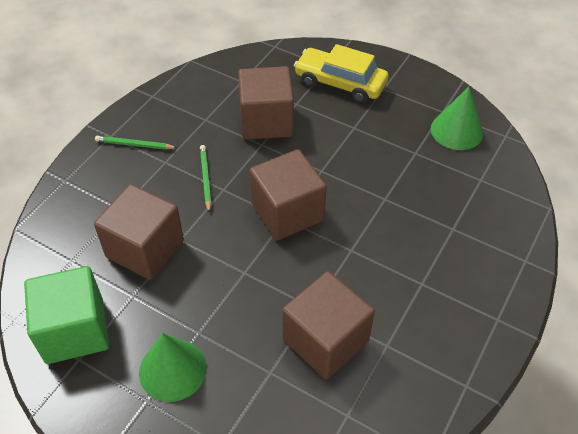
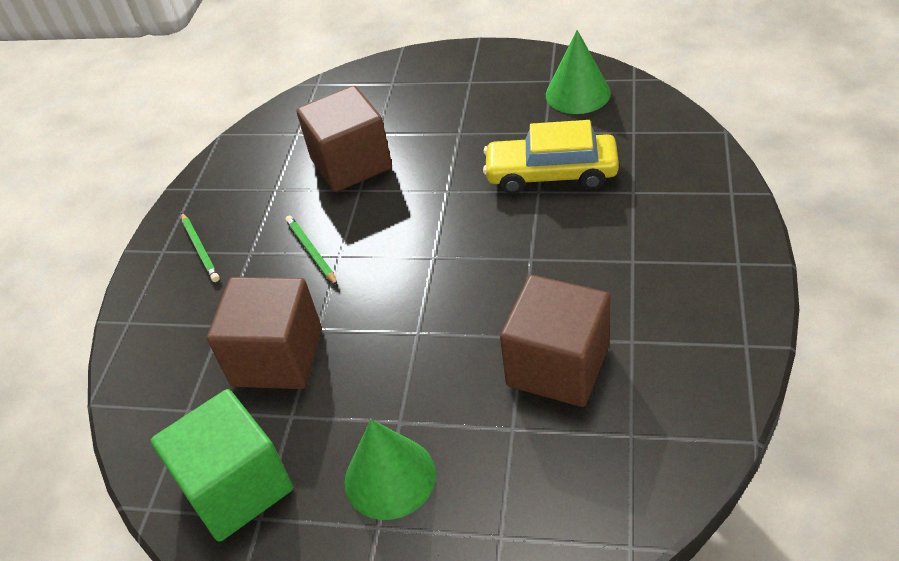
camera: 15 degrees left, 5 degrees down
(135, 145) = (200, 249): green pencil -> green pencil turned 105 degrees counterclockwise
(287, 212) = (432, 249): brown cube -> none
(340, 83) = (416, 94): yellow car -> yellow car (551, 174)

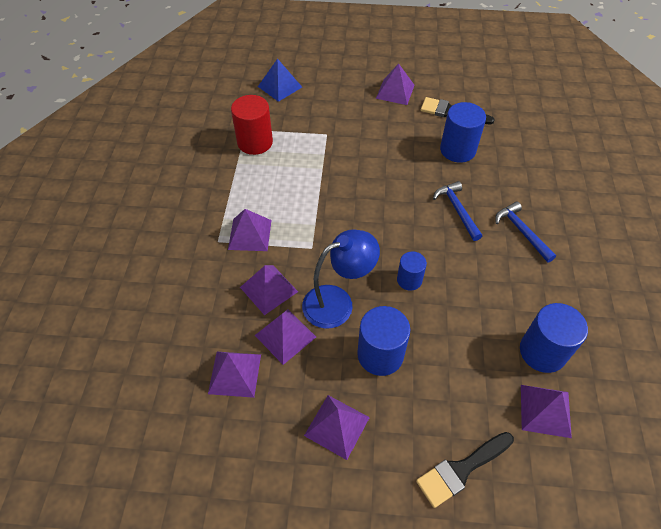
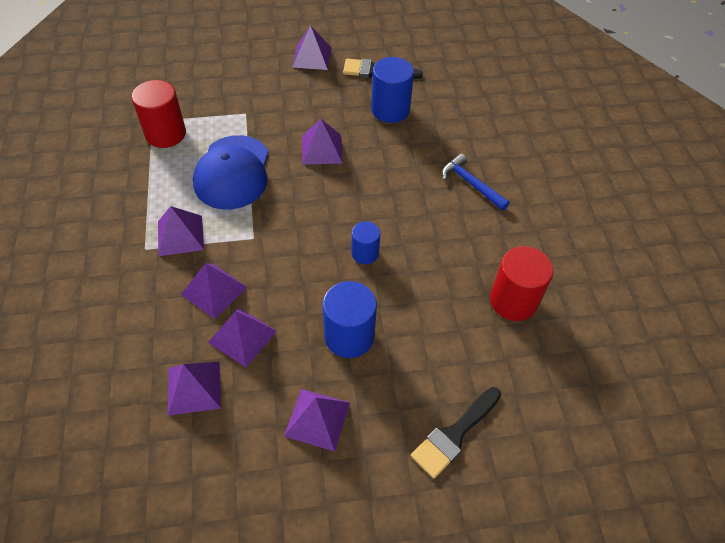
camera: 15 degrees left, 0 degrees up
(280, 86) = (182, 68): blue pyramid -> none
(305, 186) = (232, 172): none -> blue cap
(337, 302) = (293, 290): blue lamp -> none
(457, 210) = (401, 172): blue hammer -> none
(542, 352) = (513, 301): blue cylinder -> red cylinder
(545, 410) = (526, 358): purple pyramid -> purple pyramid (321, 149)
++++++++
## PROBLEM TO WORK ON
Can you restate all the records above word for word while dropping the pictures?

## TASK OUTPUT
camera: 15 degrees left, 5 degrees down
(135, 145) = (200, 249): green pencil -> green pencil turned 105 degrees counterclockwise
(287, 212) = (432, 249): brown cube -> none
(340, 83) = (416, 94): yellow car -> yellow car (551, 174)

camera: 15 degrees left, 0 degrees up
(280, 86) = (182, 68): blue pyramid -> none
(305, 186) = (232, 172): none -> blue cap
(337, 302) = (293, 290): blue lamp -> none
(457, 210) = (401, 172): blue hammer -> none
(542, 352) = (513, 301): blue cylinder -> red cylinder
(545, 410) = (526, 358): purple pyramid -> purple pyramid (321, 149)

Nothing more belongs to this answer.